EXERCISE | Output all records exactly, with no images.

Before-and-after object lists
───
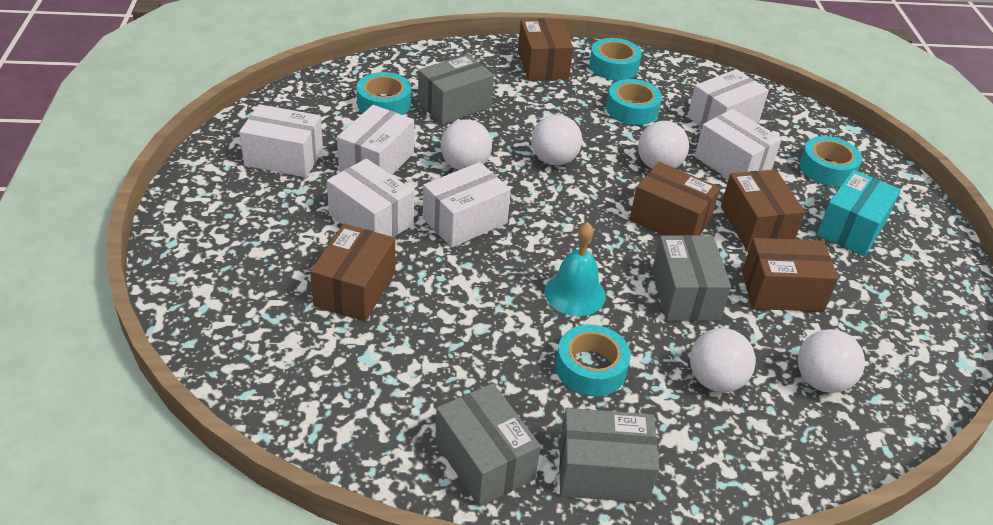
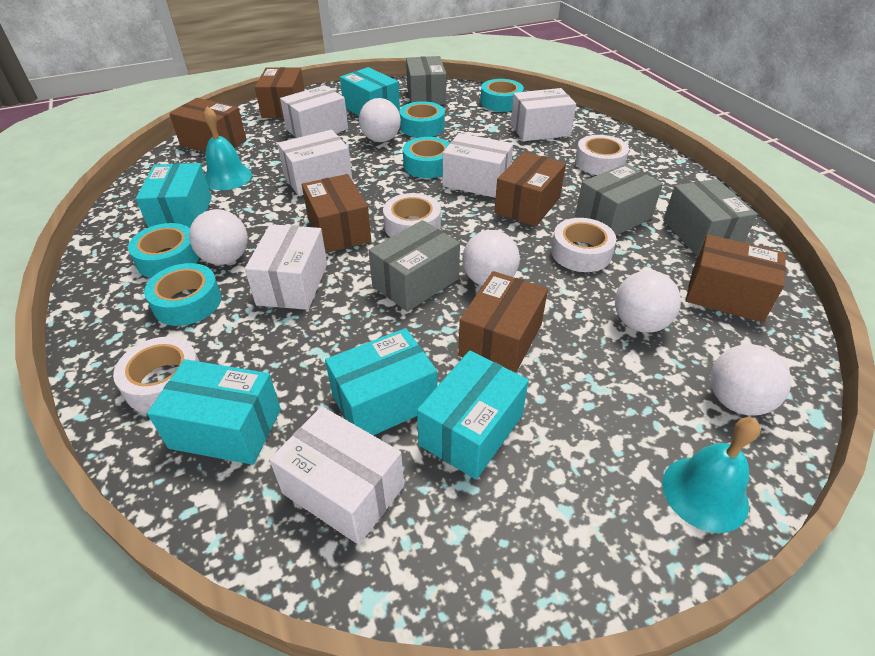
brown box: 5 -> 6
turquoise bell: 1 -> 2
turquoise box: 1 -> 5
white tape: 0 -> 4

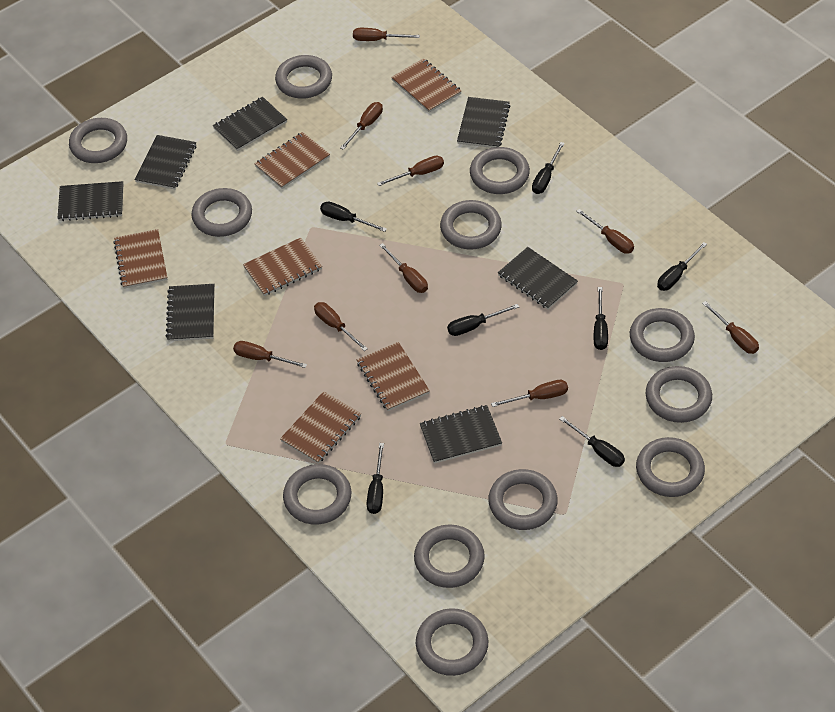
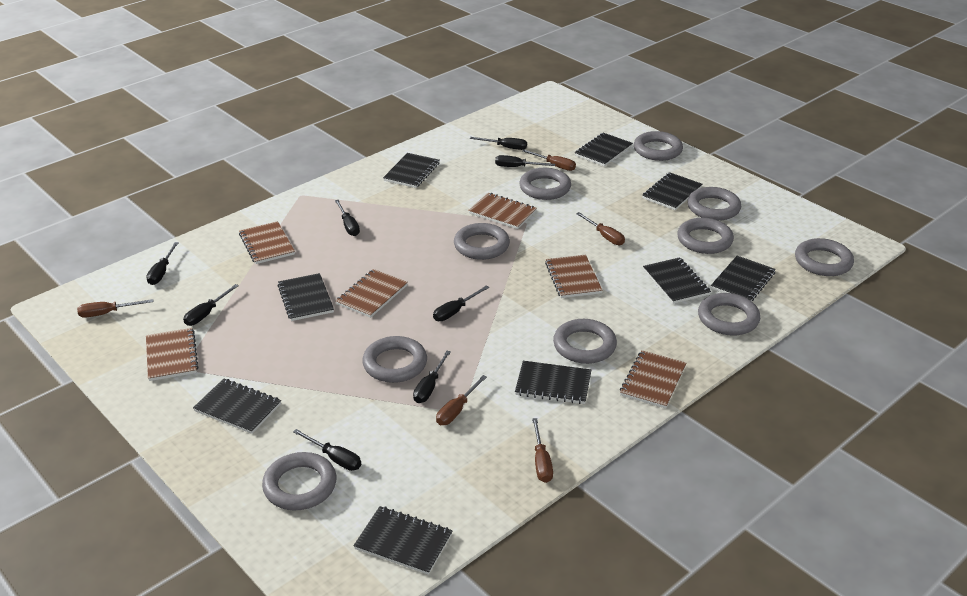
black notebook: 7 -> 9
black screwdriver: 7 -> 8
brown screwdriver: 9 -> 5
grey ring: 12 -> 10

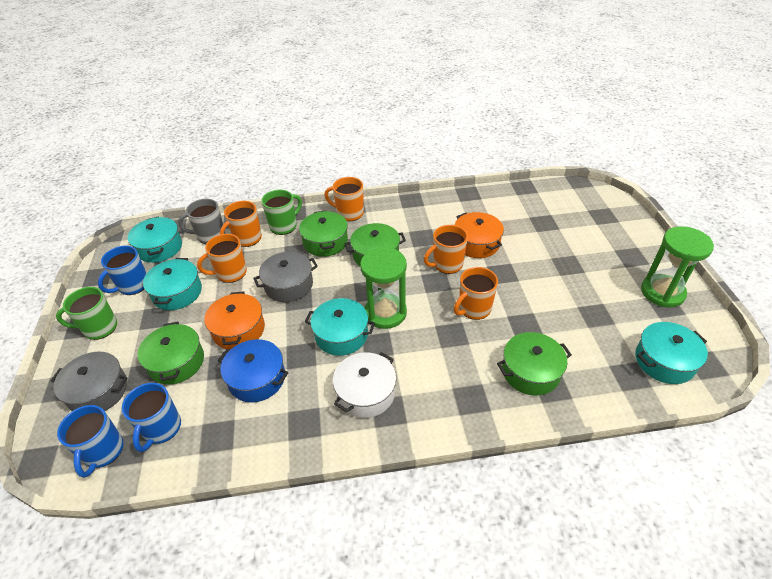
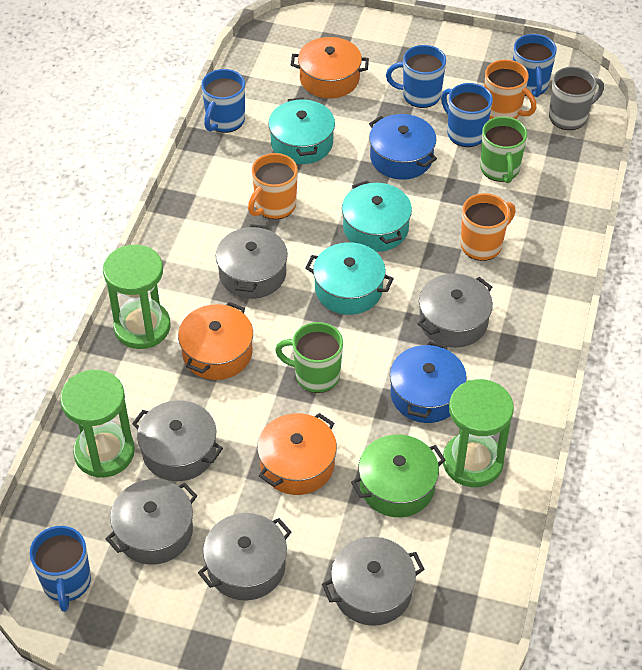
blue mug: 3 -> 5
blue pot: 1 -> 2
green hourglass: 2 -> 3
green pot: 4 -> 1
grey pot: 2 -> 6
orange mug: 5 -> 3
orange pot: 2 -> 3
turquoise pot: 4 -> 3
white pot: 1 -> 0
───
YOUR RESPONSE |
brown box: 5 -> 6
turquoise bell: 1 -> 2
turquoise box: 1 -> 5
white tape: 0 -> 4

black notebook: 7 -> 9
black screwdriver: 7 -> 8
brown screwdriver: 9 -> 5
grey ring: 12 -> 10

blue mug: 3 -> 5
blue pot: 1 -> 2
green hourglass: 2 -> 3
green pot: 4 -> 1
grey pot: 2 -> 6
orange mug: 5 -> 3
orange pot: 2 -> 3
turquoise pot: 4 -> 3
white pot: 1 -> 0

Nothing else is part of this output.